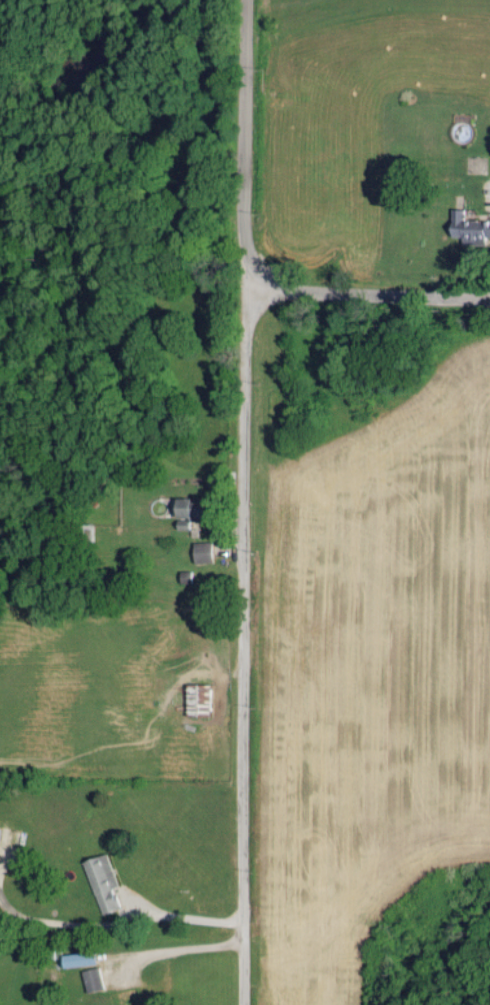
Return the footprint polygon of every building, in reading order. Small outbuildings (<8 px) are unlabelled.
[(460,219),(460,210),(447,209),(445,238),(458,238),(457,244),(481,245),(481,238),(489,238),(489,221),(460,219)] [(214,511),(214,497),(180,497),(180,512),(214,511)] [(196,562),(214,563),(214,542),(196,542),(196,562)] [(214,714),(215,684),(191,683),(190,714),(214,714)] [(116,887),(120,886),(110,854),(85,862),(102,915),(123,908),(116,887)] [(69,954),(69,966),(102,965),(102,952),(69,954)] [(82,972),(89,993),(106,988),(99,967),(82,972)]
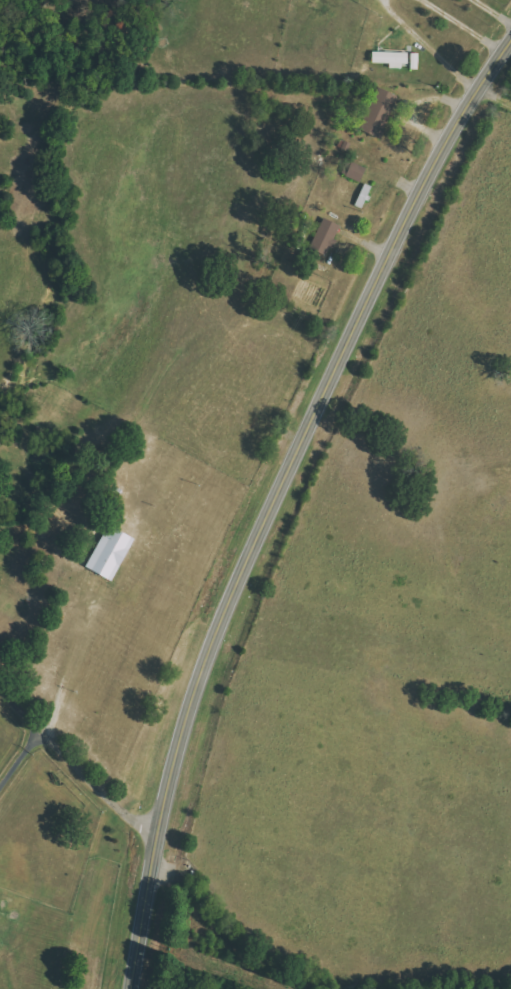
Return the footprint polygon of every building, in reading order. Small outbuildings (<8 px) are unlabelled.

☆ ☆ ☆ ☆

### What needs to be done
Your answer must be the full listing, copied exactly, with no pictures in it.

### Output
Return the footprint polygon of every building, in reading order. Small outbuildings (<8 px) are unlabelled.
[(460,219),(460,210),(447,209),(445,238),(458,238),(457,244),(481,245),(481,238),(489,238),(489,221),(460,219)] [(214,511),(214,497),(180,497),(180,512),(214,511)] [(196,562),(214,563),(214,542),(196,542),(196,562)] [(214,714),(215,684),(191,683),(190,714),(214,714)] [(116,887),(120,886),(110,854),(85,862),(102,915),(123,908),(116,887)] [(69,954),(69,966),(102,965),(102,952),(69,954)] [(82,972),(89,993),(106,988),(99,967),(82,972)]
Return the footprint polygon of every building, in reading order. Small outbuildings (<8 px) are unlabelled.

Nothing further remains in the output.